Work item
Reproduce verbatim the lines of the material below, starting at the line with "camera: 35 degrees left, 5 degrees down" and ending at the line with "(764, 283) = (829, 194): orange", both inclusive; skip the rest.

Information shown
====================

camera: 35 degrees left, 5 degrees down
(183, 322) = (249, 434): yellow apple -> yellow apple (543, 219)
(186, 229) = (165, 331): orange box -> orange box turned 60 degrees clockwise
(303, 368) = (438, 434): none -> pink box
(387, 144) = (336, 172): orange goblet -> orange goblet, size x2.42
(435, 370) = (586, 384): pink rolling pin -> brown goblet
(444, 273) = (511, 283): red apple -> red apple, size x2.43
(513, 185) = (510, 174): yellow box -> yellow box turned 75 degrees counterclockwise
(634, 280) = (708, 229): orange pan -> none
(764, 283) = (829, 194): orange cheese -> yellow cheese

====================

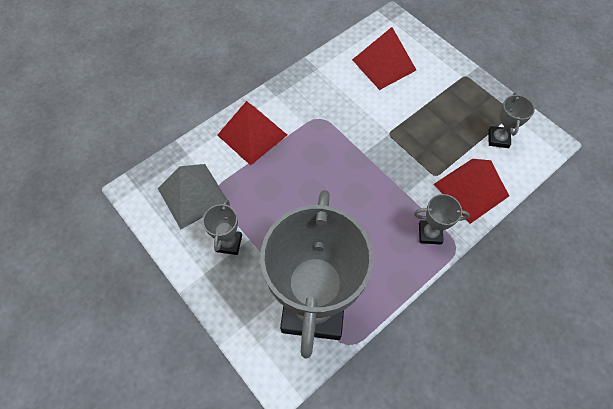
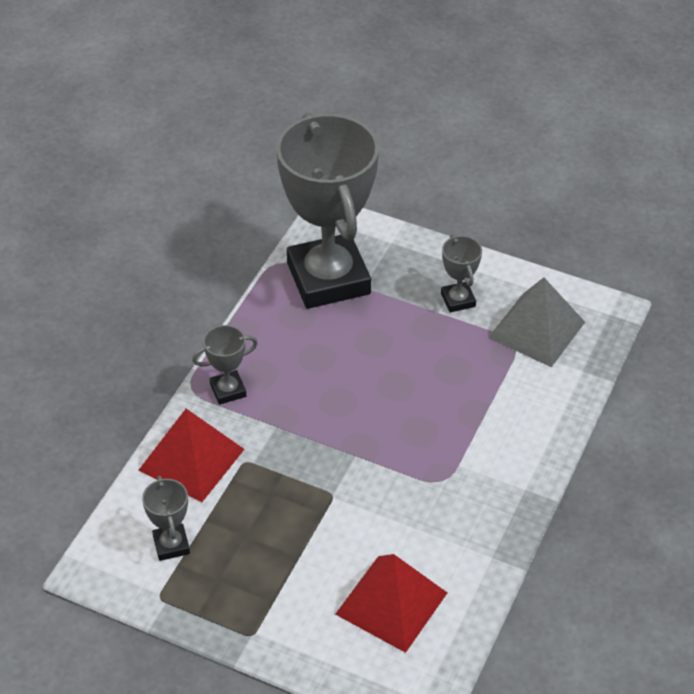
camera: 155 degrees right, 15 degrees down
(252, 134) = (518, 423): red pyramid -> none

====================

Response
camera: 35 degrees left, 5 degrees down
(183, 322) = (249, 434): yellow apple -> yellow apple (543, 219)
(186, 229) = (165, 331): orange box -> orange box turned 60 degrees clockwise
(303, 368) = (438, 434): none -> pink box
(387, 144) = (336, 172): orange goblet -> orange goblet, size x2.42
(435, 370) = (586, 384): pink rolling pin -> brown goblet
(444, 273) = (511, 283): red apple -> red apple, size x2.43
(513, 185) = (510, 174): yellow box -> yellow box turned 75 degrees counterclockwise
(634, 280) = (708, 229): orange pan -> none
(764, 283) = (829, 194): orange cheese -> yellow cheese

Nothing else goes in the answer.